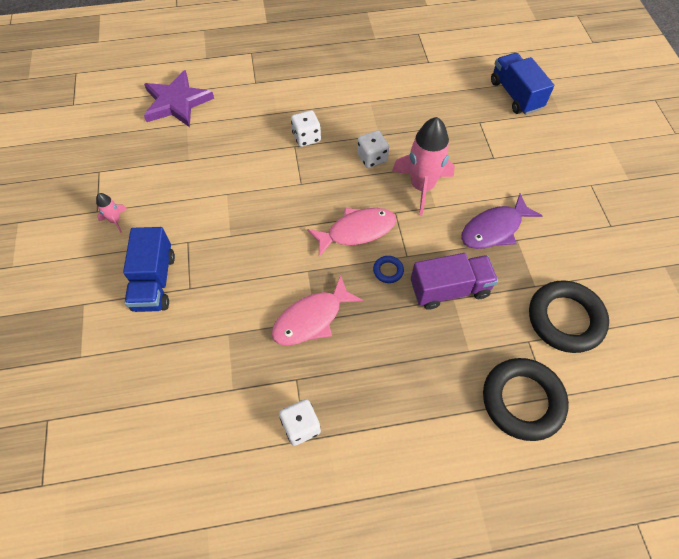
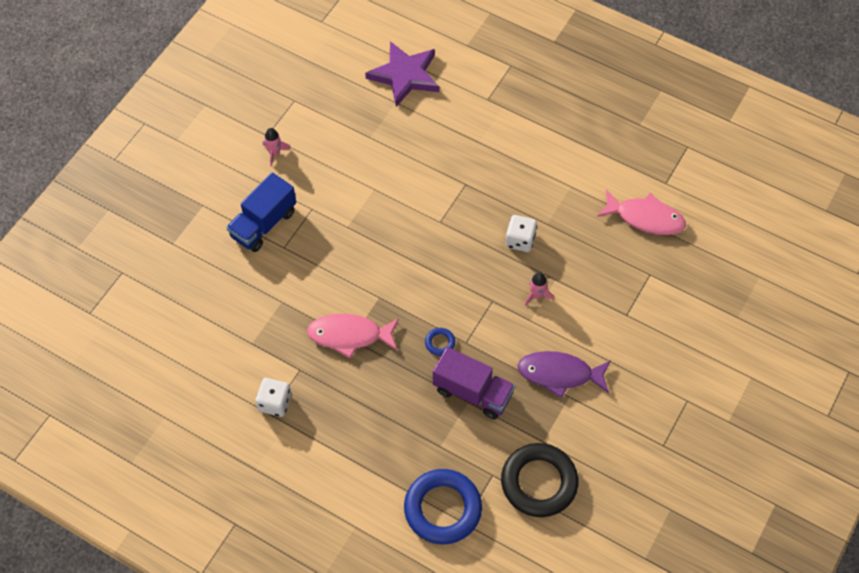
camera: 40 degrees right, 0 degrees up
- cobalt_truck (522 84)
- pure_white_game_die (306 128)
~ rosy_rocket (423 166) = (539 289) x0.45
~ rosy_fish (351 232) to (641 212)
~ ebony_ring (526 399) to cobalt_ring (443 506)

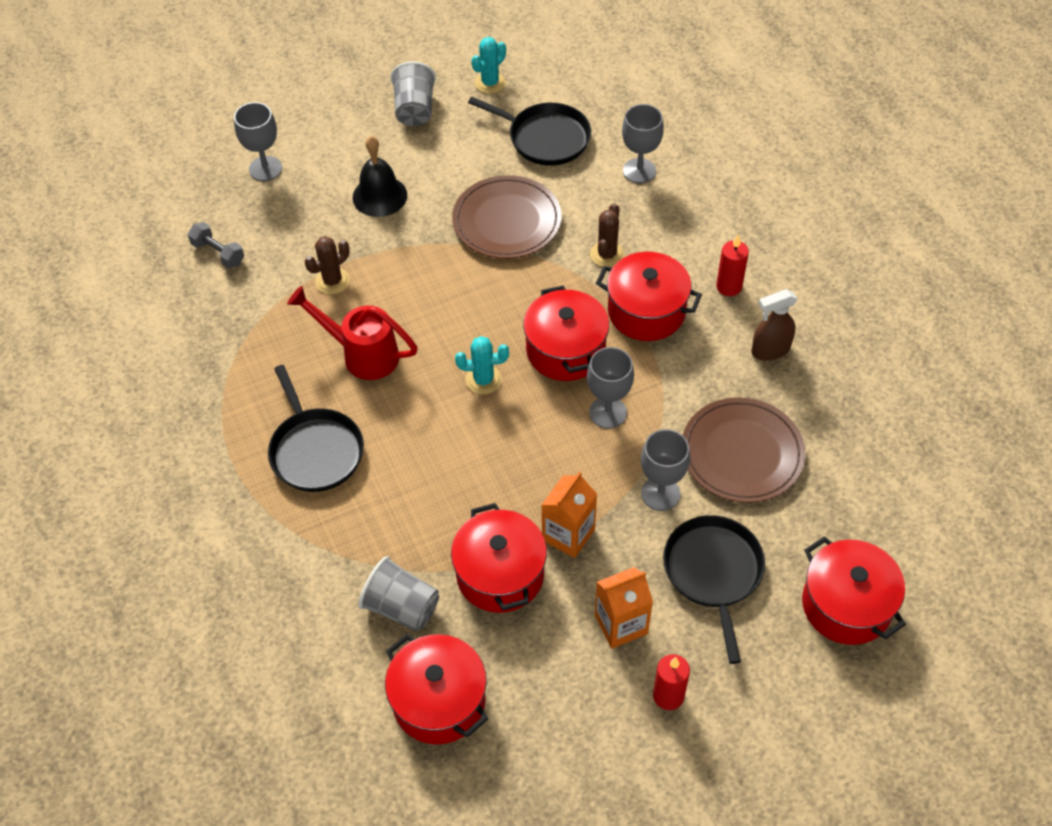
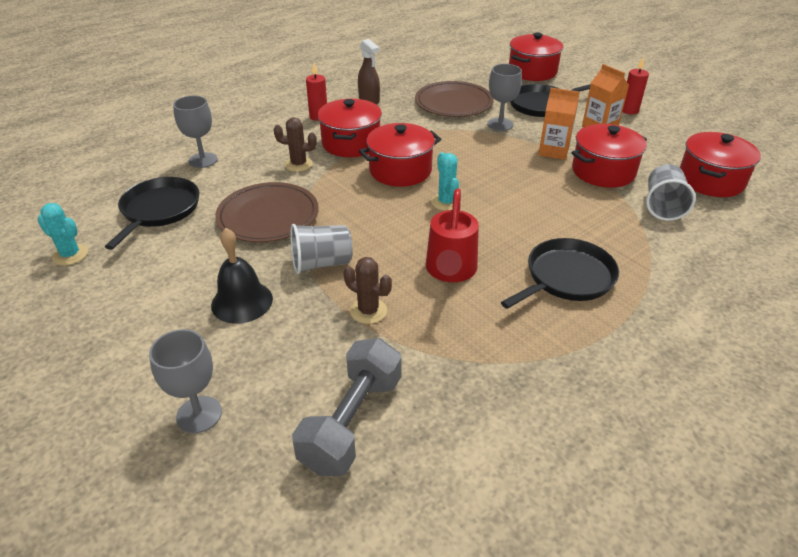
camera: 105 degrees left, 15 degrees down
~ grey_beaker (413 94) to (321 249)
~ grey_hand_weight (216 245) = (347 407) x1.84
- grey_goblet (610 387)

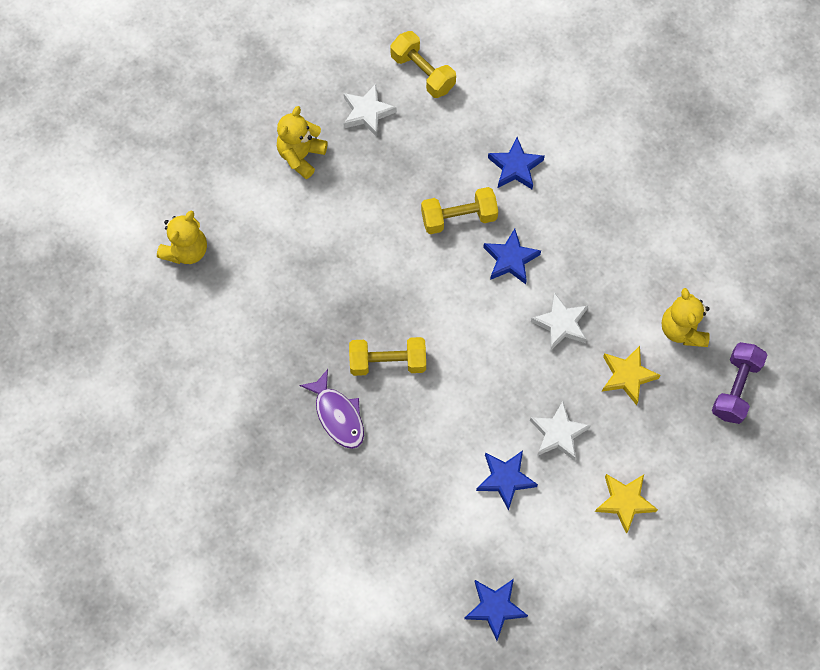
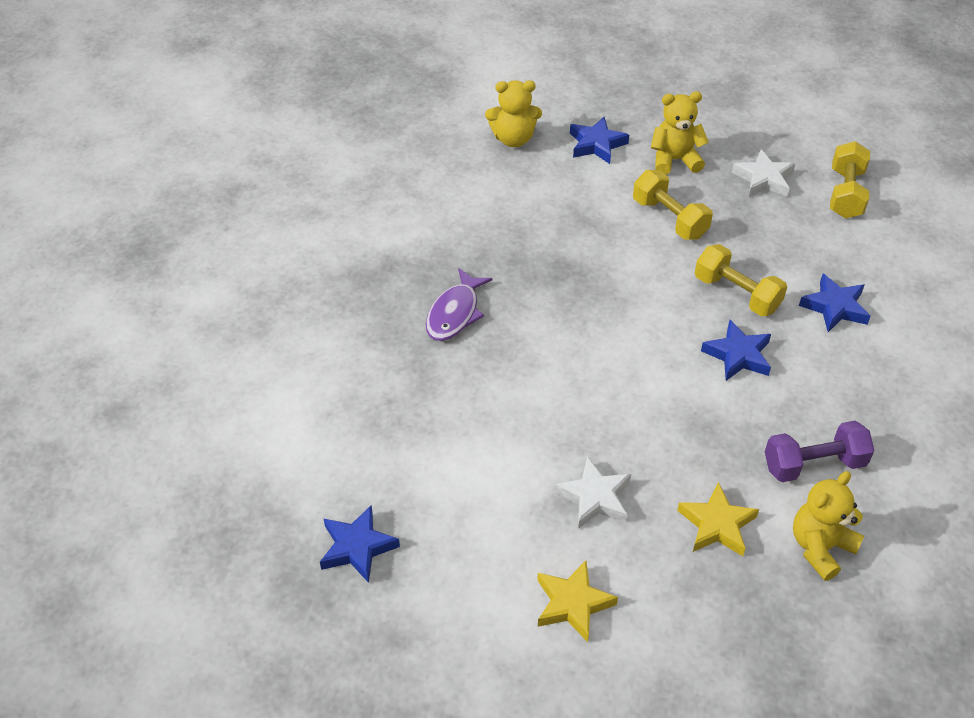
camera: 55 degrees right, 20 degrees down
- pure_white_star (559 321)
~ golden_hand_weight (387 356) to (673 205)
~ violet_hand_weight (739 383) to (820 451)
~ cobalt_star (507 481) to (599 140)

◆ Work to be completed
Beginning with the line that contains "to (820 451)", return every line through the end of the data above, exactly as written.

◆ Written response
~ violet_hand_weight (739 383) to (820 451)
~ cobalt_star (507 481) to (599 140)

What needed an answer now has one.